(Stored entries)
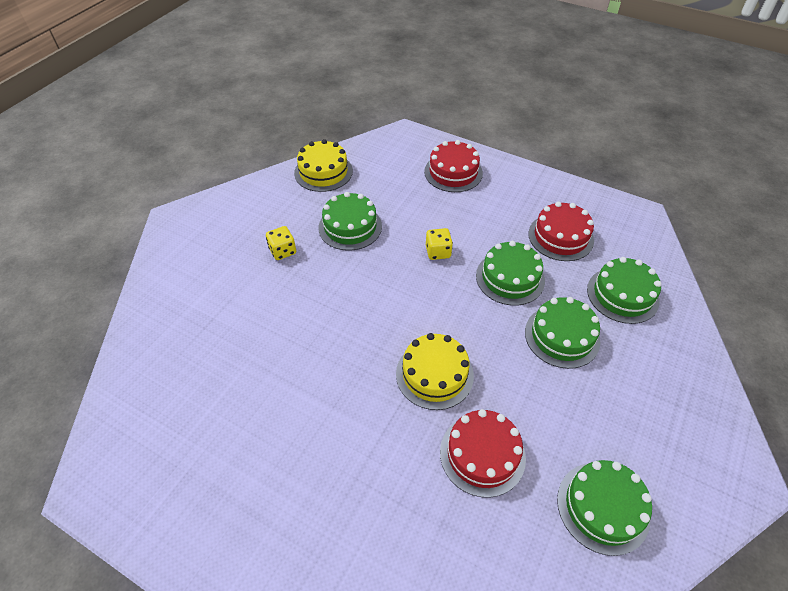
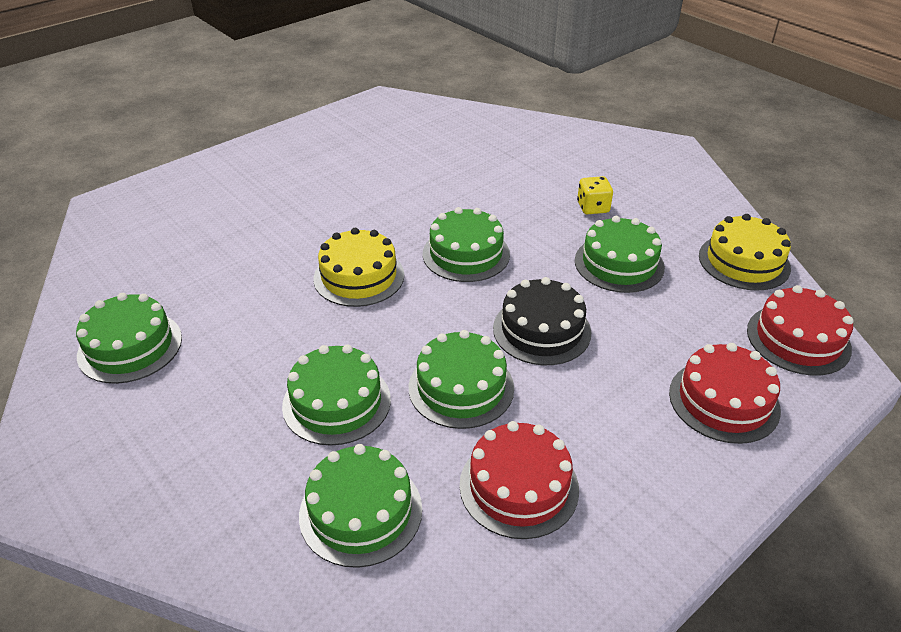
camera: 110 degrees right, 10 degrees down
(374, 313) = (466, 254): none -> green cake
(438, 252) = (541, 330): yellow dice -> black cake
(482, 454) = (250, 283): red cake -> red cake (798, 339)

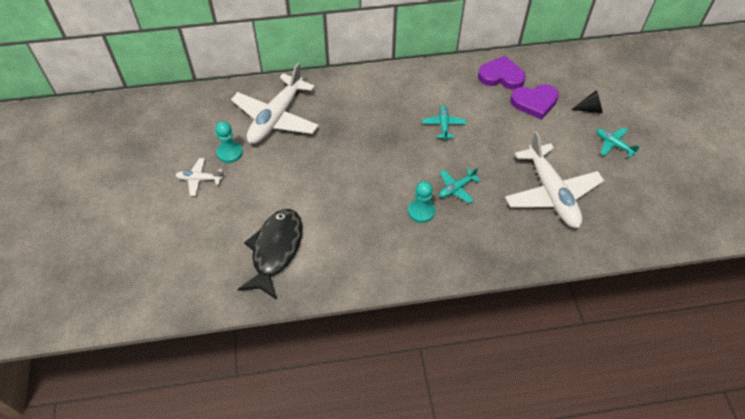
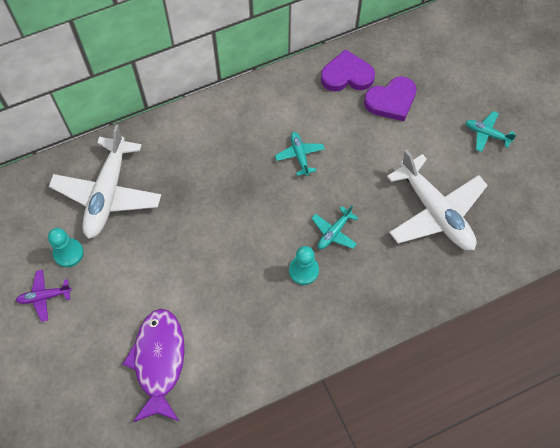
camera: 15 degrees left, 10 degrees up
(199, 179) = (44, 297): white plane -> purple plane
(275, 250) = (159, 361): black fish -> purple fish
(590, 109) = (452, 95): black cone -> none

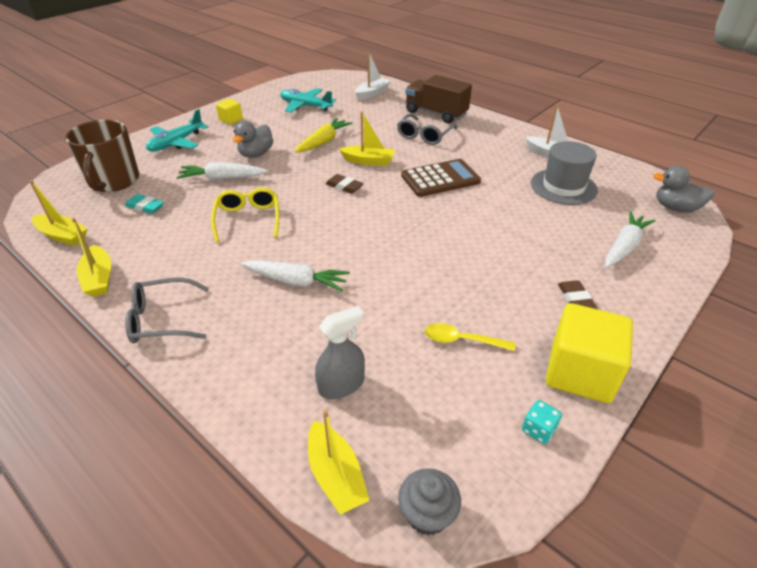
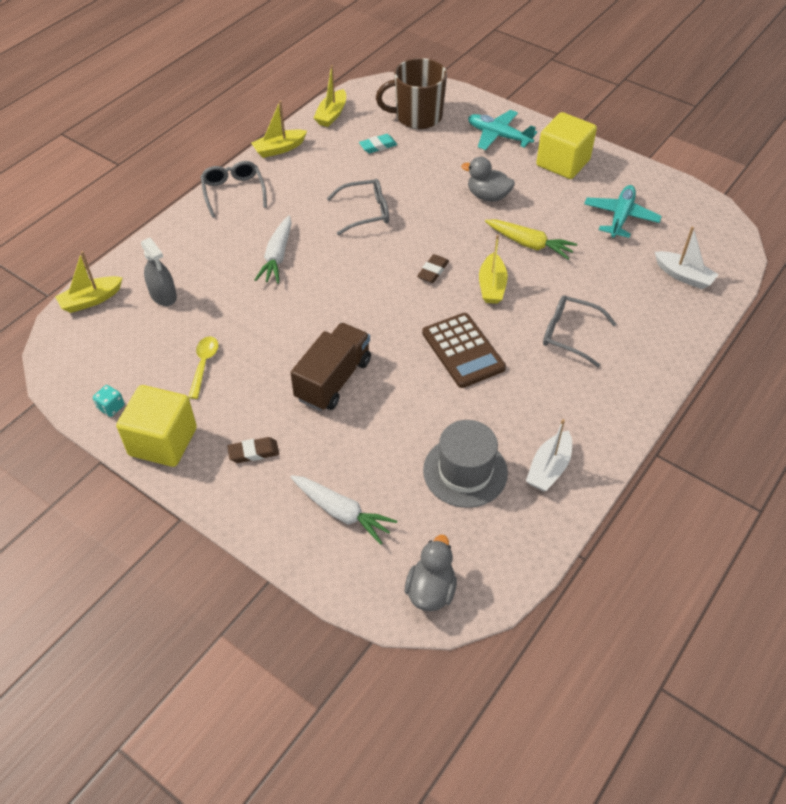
camera: 85 degrees right, 10 degrees up
(145, 207) = (378, 146): turquoise eraser -> turquoise eraser turned 45 degrees clockwise
(222, 178) = (434, 182): white carrot -> none
(231, 120) = (563, 163): yellow cube -> yellow cube, size x2.00
(248, 219) = (366, 212): yellow glasses -> grey glasses
(427, 514) = (58, 345): grey cupcake -> none
(436, 113) = (641, 345): brown truck -> brown truck (333, 380)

What you should do
From the line containing "(590, 109) = (452, 95): black cone -> none" to the last line of the entries, output every line exactly as written, but leave out the pictures.

Response box
(590, 109) = (452, 95): black cone -> none

camera: 85 degrees right, 10 degrees up
(145, 207) = (378, 146): turquoise eraser -> turquoise eraser turned 45 degrees clockwise
(222, 178) = (434, 182): white carrot -> none
(231, 120) = (563, 163): yellow cube -> yellow cube, size x2.00
(248, 219) = (366, 212): yellow glasses -> grey glasses
(427, 514) = (58, 345): grey cupcake -> none
(436, 113) = (641, 345): brown truck -> brown truck (333, 380)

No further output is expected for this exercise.